• _DATA RECORDS_
==================================================
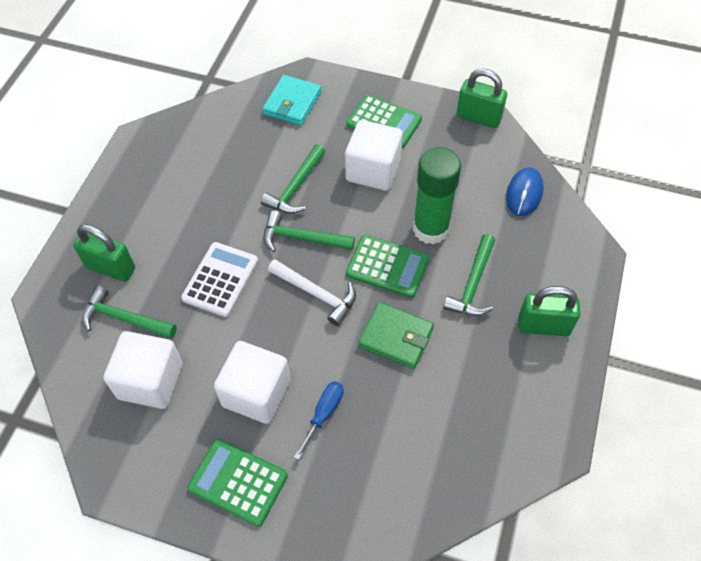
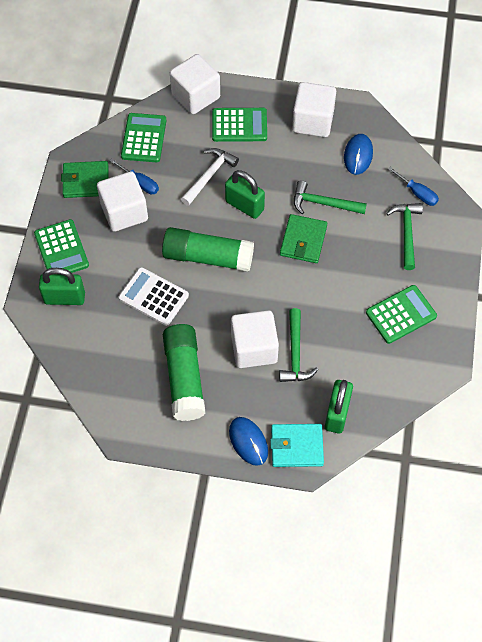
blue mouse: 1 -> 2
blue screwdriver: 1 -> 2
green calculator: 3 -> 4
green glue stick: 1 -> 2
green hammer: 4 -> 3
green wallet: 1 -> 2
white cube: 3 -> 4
==================================================
• _TASK PROMPT_
The copy you give must repeat each record character for character, but it must not include the pictures.

• _OUTPUT FOR THIS TASK_
blue mouse: 1 -> 2
blue screwdriver: 1 -> 2
green calculator: 3 -> 4
green glue stick: 1 -> 2
green hammer: 4 -> 3
green wallet: 1 -> 2
white cube: 3 -> 4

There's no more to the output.